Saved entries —
○ ○ ○ ○

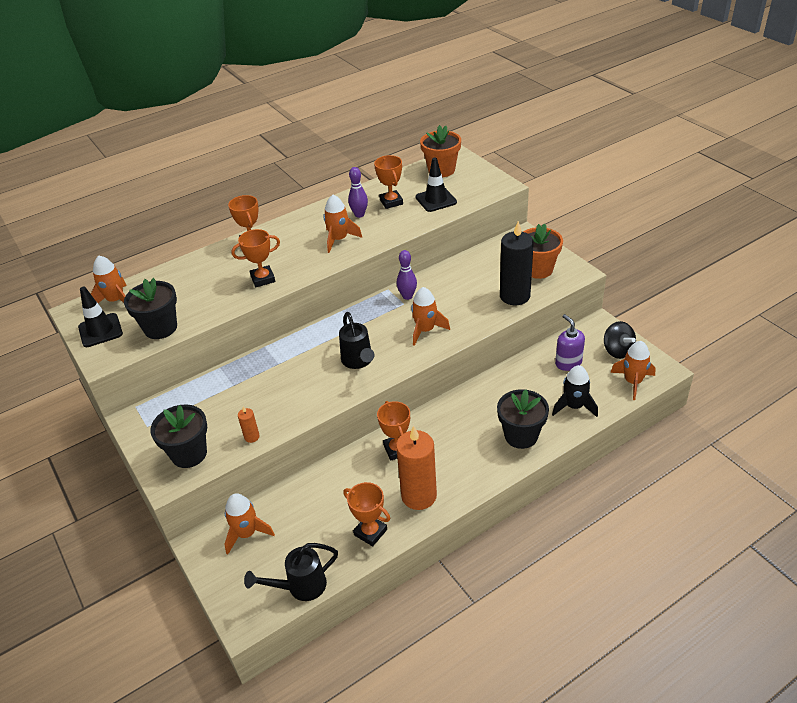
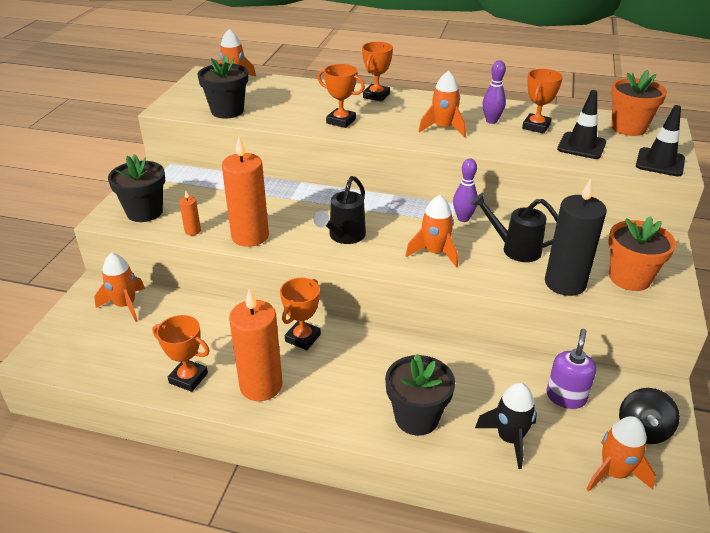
camera: 45 degrees right, 5 degrees down
(100, 330) = (196, 92): black traffic cone -> black traffic cone (660, 162)
(298, 408) = (250, 236): none -> orange candle
(300, 587) = (92, 369): black watering can -> black watering can (514, 249)
(370, 532) = (188, 378): orange trophy -> orange trophy turned 60 degrees counterclockwise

○ ○ ○ ○

Output all the data above verbatim, leaving out images.

camera: 45 degrees right, 5 degrees down
(100, 330) = (196, 92): black traffic cone -> black traffic cone (660, 162)
(298, 408) = (250, 236): none -> orange candle
(300, 587) = (92, 369): black watering can -> black watering can (514, 249)
(370, 532) = (188, 378): orange trophy -> orange trophy turned 60 degrees counterclockwise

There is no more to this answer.